Input for this task START
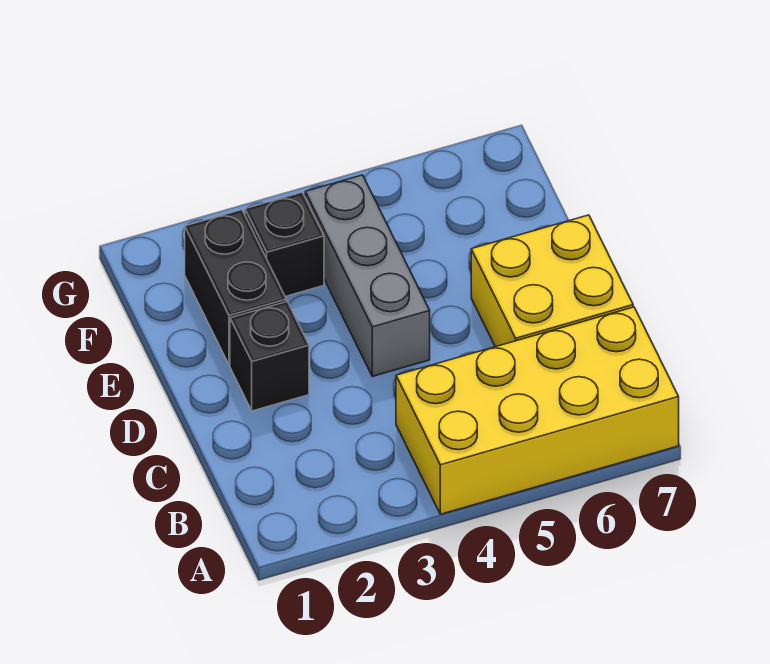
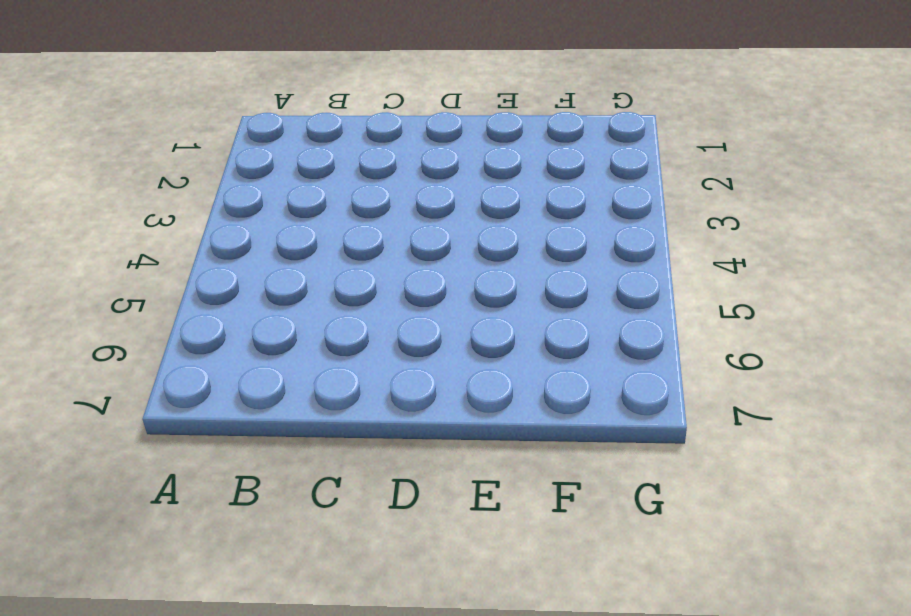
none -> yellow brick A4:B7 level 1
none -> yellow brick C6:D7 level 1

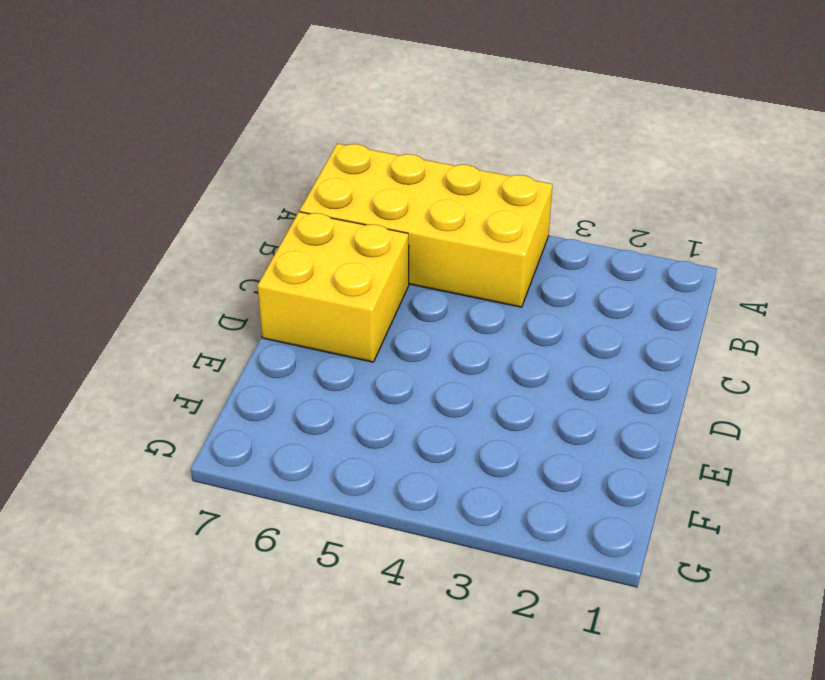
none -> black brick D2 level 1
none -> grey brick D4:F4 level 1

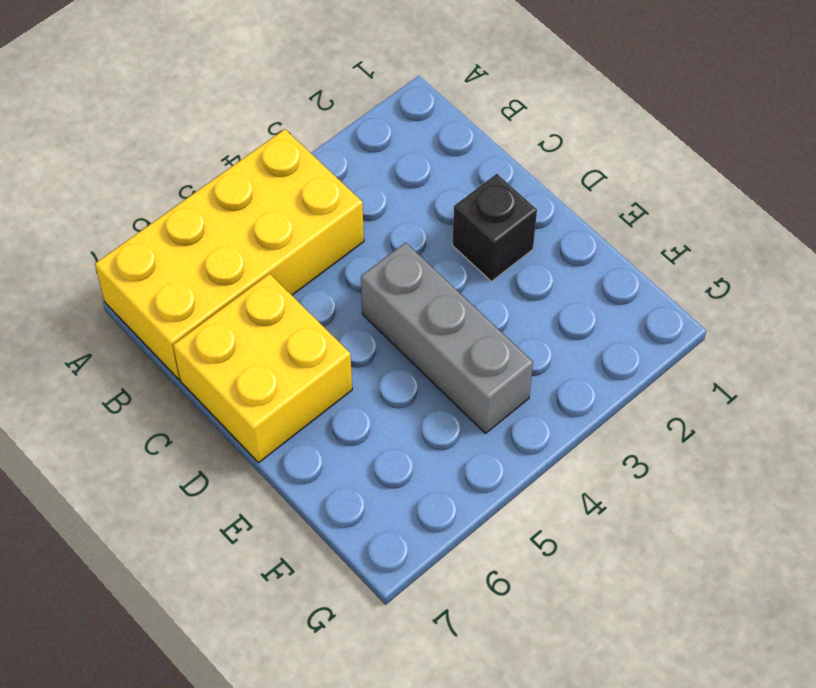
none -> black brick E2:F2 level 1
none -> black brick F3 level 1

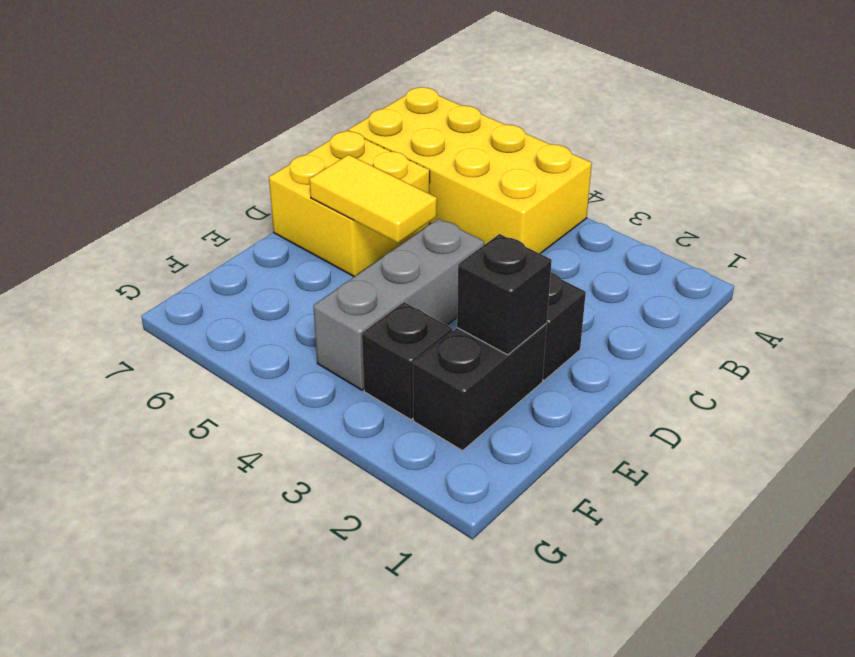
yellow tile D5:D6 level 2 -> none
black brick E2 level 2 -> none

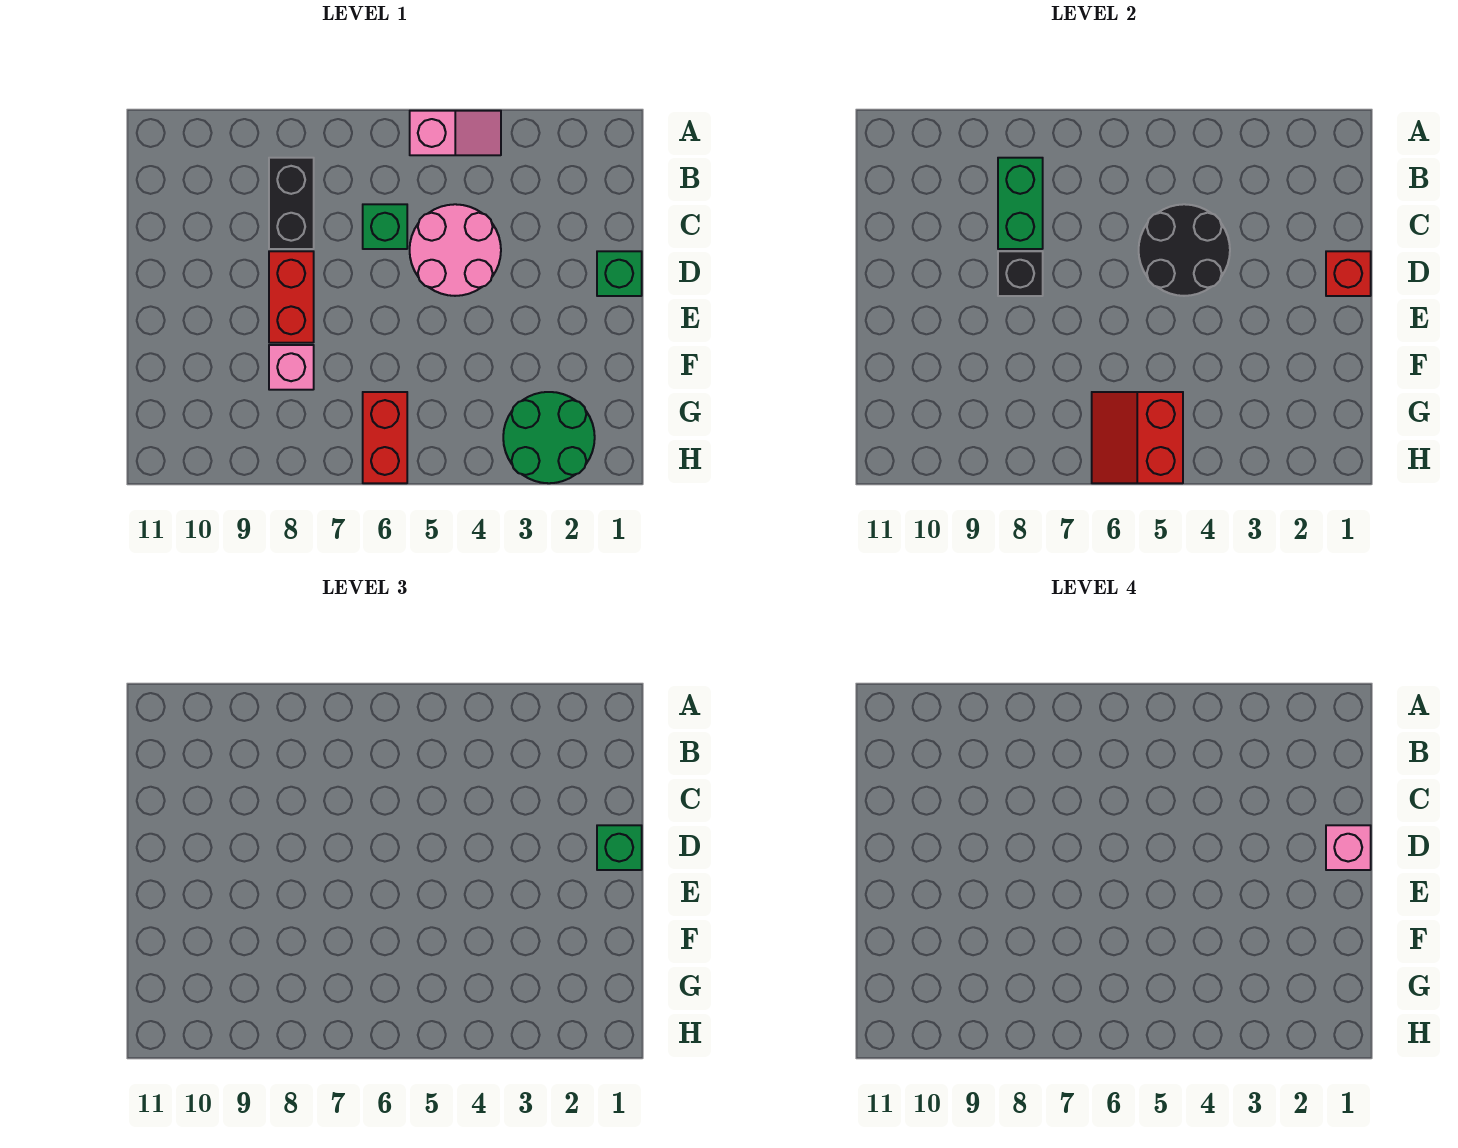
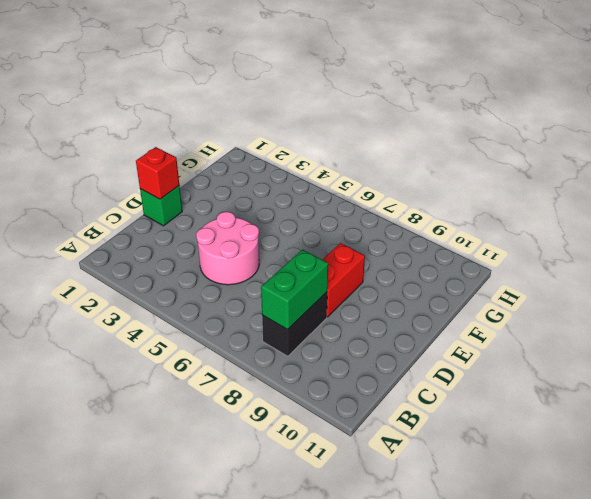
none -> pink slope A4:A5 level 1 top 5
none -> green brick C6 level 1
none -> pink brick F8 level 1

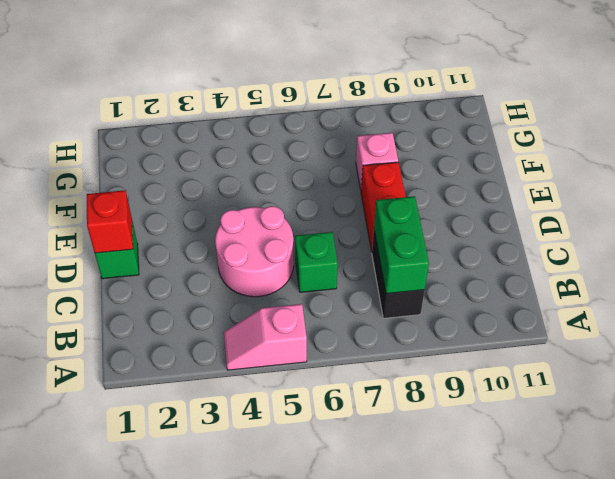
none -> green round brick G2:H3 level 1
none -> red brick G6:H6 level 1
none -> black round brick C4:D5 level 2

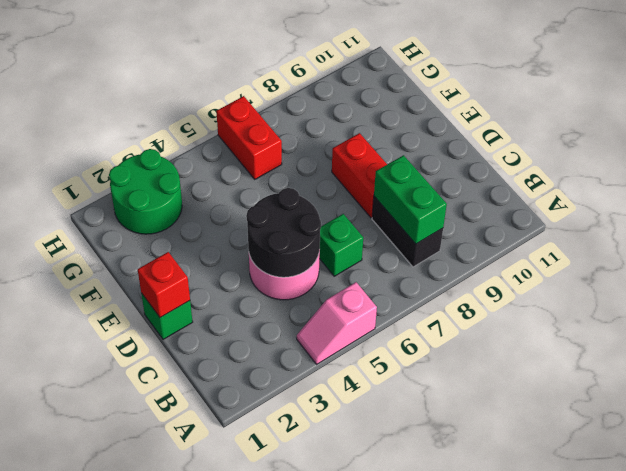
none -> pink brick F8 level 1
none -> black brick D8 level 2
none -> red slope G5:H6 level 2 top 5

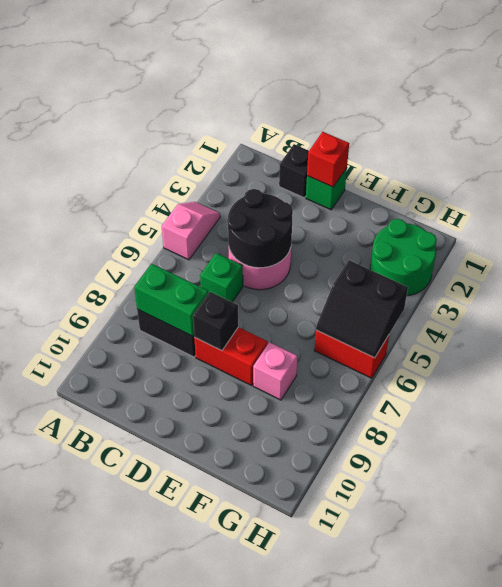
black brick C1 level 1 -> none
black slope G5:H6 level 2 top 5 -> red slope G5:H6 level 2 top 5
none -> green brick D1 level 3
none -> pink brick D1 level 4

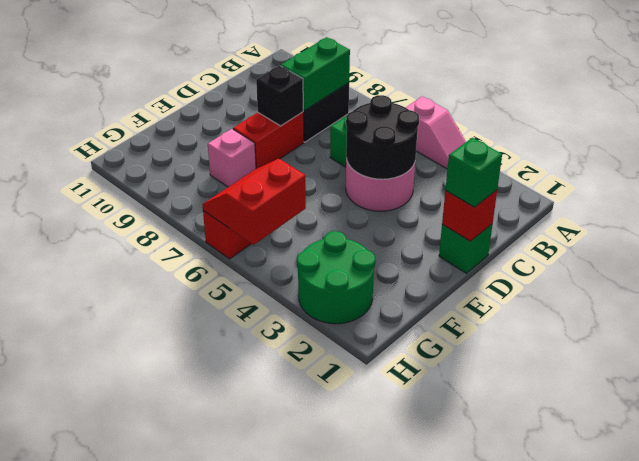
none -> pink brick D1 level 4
Input for this task END
> [Work to complete]
Only the number is needed. Say how many lines of the entries contain "black".

> [Solution to this task]
8